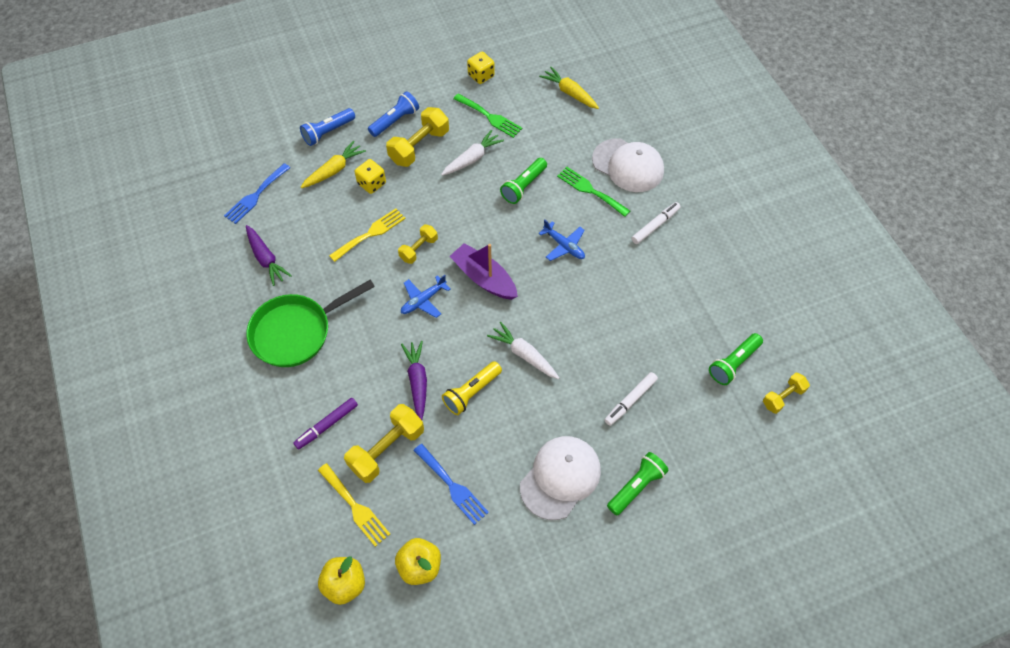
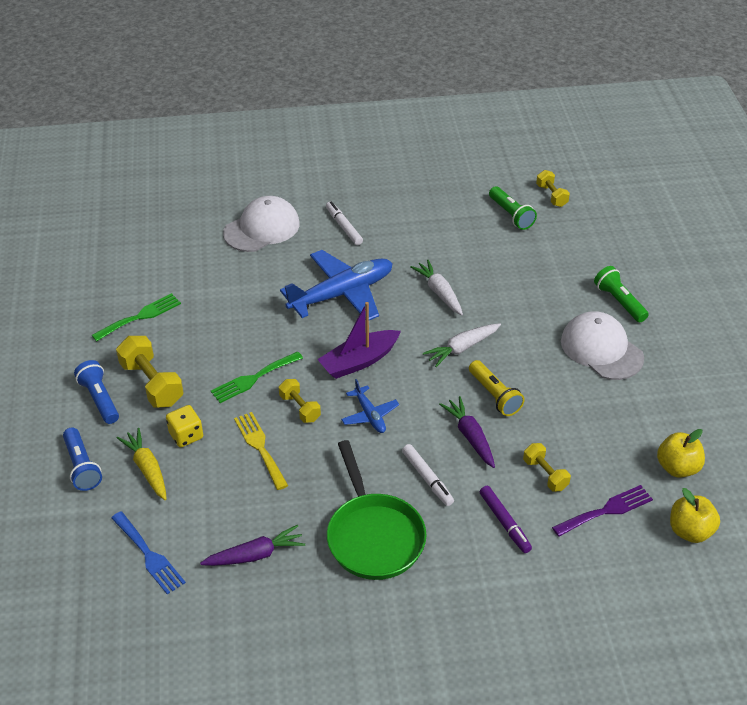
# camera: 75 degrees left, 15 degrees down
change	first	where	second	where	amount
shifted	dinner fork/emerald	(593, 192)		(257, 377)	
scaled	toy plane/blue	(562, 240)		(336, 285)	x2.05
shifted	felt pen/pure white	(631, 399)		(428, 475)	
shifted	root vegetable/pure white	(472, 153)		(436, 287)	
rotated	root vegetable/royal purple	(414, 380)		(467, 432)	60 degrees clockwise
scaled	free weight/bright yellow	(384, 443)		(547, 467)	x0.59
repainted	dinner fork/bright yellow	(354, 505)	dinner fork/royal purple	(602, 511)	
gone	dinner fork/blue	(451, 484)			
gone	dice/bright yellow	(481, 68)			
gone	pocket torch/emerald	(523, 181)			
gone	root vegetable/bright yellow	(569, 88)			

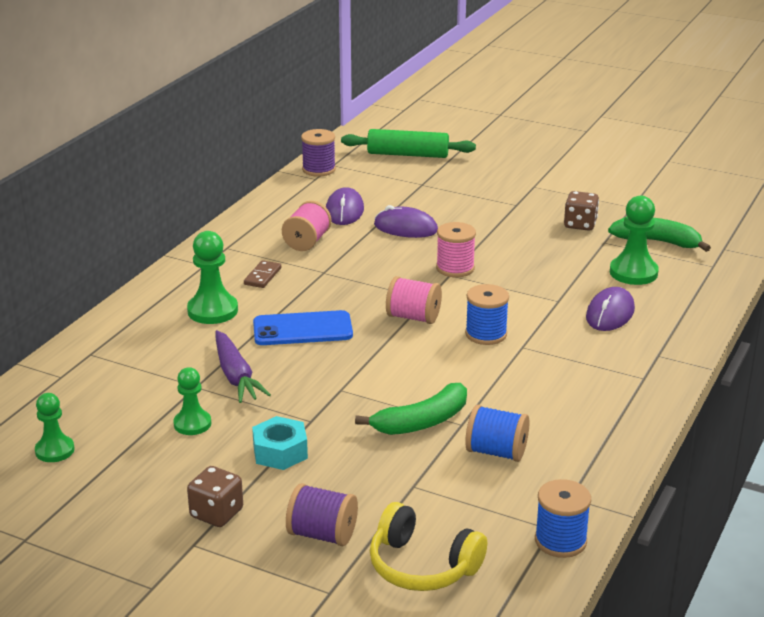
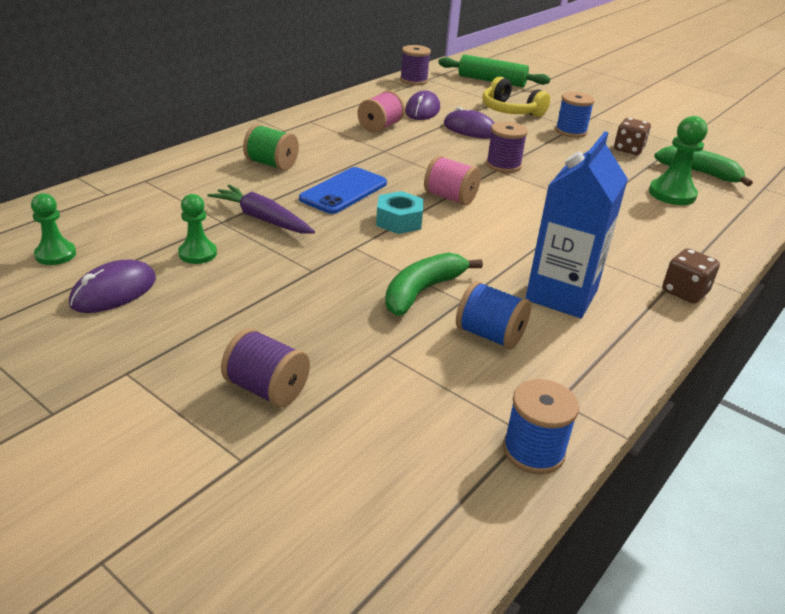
# camera: 10 degrees right, 5 degrees up
change	first	where	second	where	amount
shifted	mouse/royal purple	(610, 309)		(112, 286)	
rotated	root vegetable/royal purple	(243, 366)		(261, 209)	135 degrees clockwise
swapped	pawn/emerald	(212, 277)	bobbin/emerald	(271, 147)	
rotated	smartphone/blue	(303, 327)		(343, 190)	60 degrees counterclockwise
shifted	nut/aqua	(280, 443)		(399, 212)	
rotated	toy banana/emerald	(411, 409)		(434, 284)	150 degrees clockwise
shifted	over-ear headphones/bright yellow	(428, 546)		(516, 97)	
repainted	bobbin/pink	(456, 249)	bobbin/royal purple	(507, 147)	
new			milk carton/blue	(576, 225)	
shifted	bobbin/blue	(487, 314)		(575, 115)	
shifted	dice/dark brown	(215, 496)		(691, 276)	
gone	domino piece/dark brown	(262, 274)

=-=-=-=-=

→ **ACTIVITY**
What is needed is every record above, restated word for word, with the pictures left out.

→ **EXERCISE OUTPUT**
# camera: 75 degrees left, 15 degrees down
change	first	where	second	where	amount
shifted	dinner fork/emerald	(593, 192)		(257, 377)	
scaled	toy plane/blue	(562, 240)		(336, 285)	x2.05
shifted	felt pen/pure white	(631, 399)		(428, 475)	
shifted	root vegetable/pure white	(472, 153)		(436, 287)	
rotated	root vegetable/royal purple	(414, 380)		(467, 432)	60 degrees clockwise
scaled	free weight/bright yellow	(384, 443)		(547, 467)	x0.59
repainted	dinner fork/bright yellow	(354, 505)	dinner fork/royal purple	(602, 511)	
gone	dinner fork/blue	(451, 484)			
gone	dice/bright yellow	(481, 68)			
gone	pocket torch/emerald	(523, 181)			
gone	root vegetable/bright yellow	(569, 88)			

# camera: 10 degrees right, 5 degrees up
change	first	where	second	where	amount
shifted	mouse/royal purple	(610, 309)		(112, 286)	
rotated	root vegetable/royal purple	(243, 366)		(261, 209)	135 degrees clockwise
swapped	pawn/emerald	(212, 277)	bobbin/emerald	(271, 147)	
rotated	smartphone/blue	(303, 327)		(343, 190)	60 degrees counterclockwise
shifted	nut/aqua	(280, 443)		(399, 212)	
rotated	toy banana/emerald	(411, 409)		(434, 284)	150 degrees clockwise
shifted	over-ear headphones/bright yellow	(428, 546)		(516, 97)	
repainted	bobbin/pink	(456, 249)	bobbin/royal purple	(507, 147)	
new			milk carton/blue	(576, 225)	
shifted	bobbin/blue	(487, 314)		(575, 115)	
shifted	dice/dark brown	(215, 496)		(691, 276)	
gone	domino piece/dark brown	(262, 274)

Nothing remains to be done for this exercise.